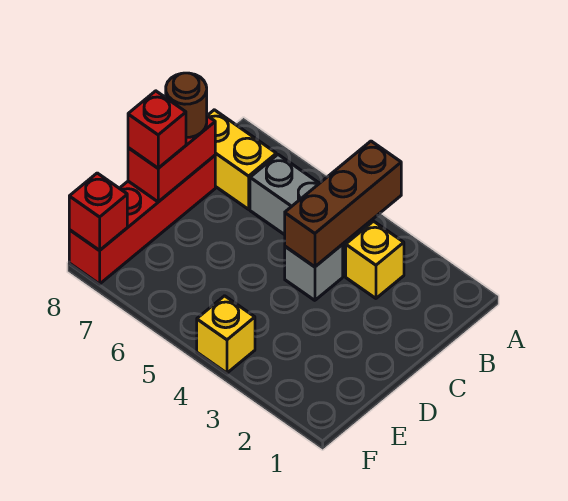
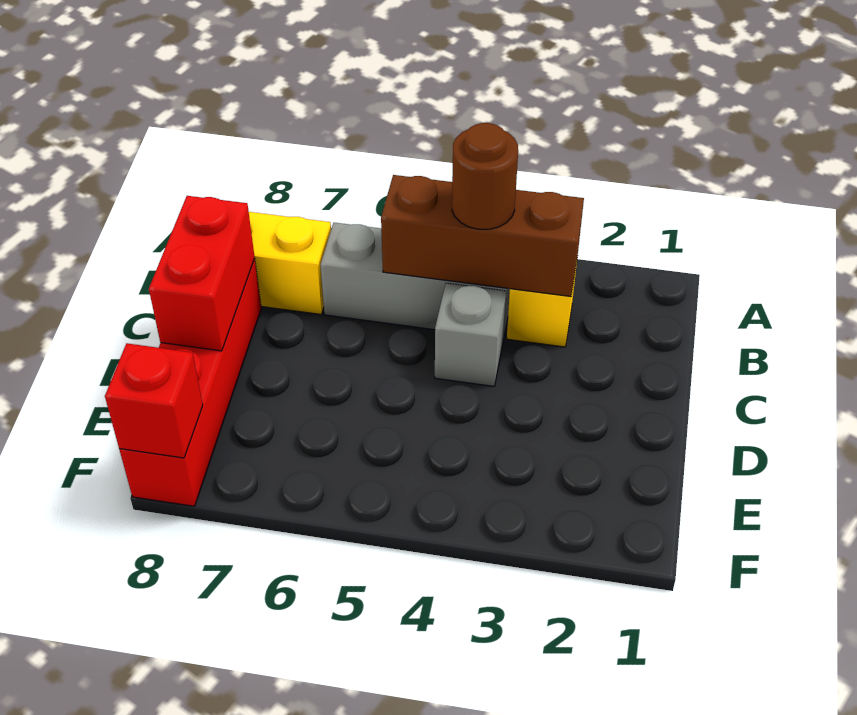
brown brick A4:C4 level 2 -> brown brick B3:B5 level 2
brown round brick C8 level 3 -> brown round brick B4 level 3
red brick D8 level 3 -> none
yellow brick F4 level 1 -> none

———

What is required
Line for line, restate the data above and omit every picture.

Exercise solution
brown brick A4:C4 level 2 -> brown brick B3:B5 level 2
brown round brick C8 level 3 -> brown round brick B4 level 3
red brick D8 level 3 -> none
yellow brick F4 level 1 -> none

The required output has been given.